MATERIAL SUPPLIED:
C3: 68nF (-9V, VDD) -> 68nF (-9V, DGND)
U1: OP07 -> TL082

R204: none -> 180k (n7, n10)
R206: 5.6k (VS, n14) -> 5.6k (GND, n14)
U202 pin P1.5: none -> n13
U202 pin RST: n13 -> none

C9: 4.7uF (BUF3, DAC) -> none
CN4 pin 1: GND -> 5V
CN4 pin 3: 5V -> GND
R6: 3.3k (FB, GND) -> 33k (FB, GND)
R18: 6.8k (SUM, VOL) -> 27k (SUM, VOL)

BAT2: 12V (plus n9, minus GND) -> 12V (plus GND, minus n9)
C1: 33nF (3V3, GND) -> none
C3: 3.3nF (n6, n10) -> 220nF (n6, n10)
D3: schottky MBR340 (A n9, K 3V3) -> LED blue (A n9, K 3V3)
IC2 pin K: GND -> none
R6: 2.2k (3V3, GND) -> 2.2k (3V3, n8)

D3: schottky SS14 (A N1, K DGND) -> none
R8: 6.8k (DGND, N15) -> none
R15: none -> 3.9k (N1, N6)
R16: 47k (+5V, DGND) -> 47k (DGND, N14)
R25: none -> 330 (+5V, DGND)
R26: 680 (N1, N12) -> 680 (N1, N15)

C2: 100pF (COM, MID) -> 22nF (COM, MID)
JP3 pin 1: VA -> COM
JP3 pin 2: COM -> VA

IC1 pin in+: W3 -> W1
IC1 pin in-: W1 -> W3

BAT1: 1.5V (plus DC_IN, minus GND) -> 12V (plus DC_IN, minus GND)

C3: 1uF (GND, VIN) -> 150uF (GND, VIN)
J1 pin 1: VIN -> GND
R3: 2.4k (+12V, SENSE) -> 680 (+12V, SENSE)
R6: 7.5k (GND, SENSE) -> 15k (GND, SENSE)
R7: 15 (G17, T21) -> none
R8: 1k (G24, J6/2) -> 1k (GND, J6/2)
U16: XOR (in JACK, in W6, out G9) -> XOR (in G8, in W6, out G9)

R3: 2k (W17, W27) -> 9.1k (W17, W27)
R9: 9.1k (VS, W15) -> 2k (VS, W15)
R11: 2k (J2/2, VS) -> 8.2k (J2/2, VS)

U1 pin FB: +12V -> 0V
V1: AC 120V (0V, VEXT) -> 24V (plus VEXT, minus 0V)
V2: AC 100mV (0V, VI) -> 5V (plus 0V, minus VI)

EXERCISE AIM: Each line from the beginning of the entries to the line with "R8: 6.8k (DGND, N15) -> none" must be repeated exactly, with both end lines kept and no other lines given.

EXERCISE RESPONSE:
C3: 68nF (-9V, VDD) -> 68nF (-9V, DGND)
U1: OP07 -> TL082

R204: none -> 180k (n7, n10)
R206: 5.6k (VS, n14) -> 5.6k (GND, n14)
U202 pin P1.5: none -> n13
U202 pin RST: n13 -> none

C9: 4.7uF (BUF3, DAC) -> none
CN4 pin 1: GND -> 5V
CN4 pin 3: 5V -> GND
R6: 3.3k (FB, GND) -> 33k (FB, GND)
R18: 6.8k (SUM, VOL) -> 27k (SUM, VOL)

BAT2: 12V (plus n9, minus GND) -> 12V (plus GND, minus n9)
C1: 33nF (3V3, GND) -> none
C3: 3.3nF (n6, n10) -> 220nF (n6, n10)
D3: schottky MBR340 (A n9, K 3V3) -> LED blue (A n9, K 3V3)
IC2 pin K: GND -> none
R6: 2.2k (3V3, GND) -> 2.2k (3V3, n8)

D3: schottky SS14 (A N1, K DGND) -> none
R8: 6.8k (DGND, N15) -> none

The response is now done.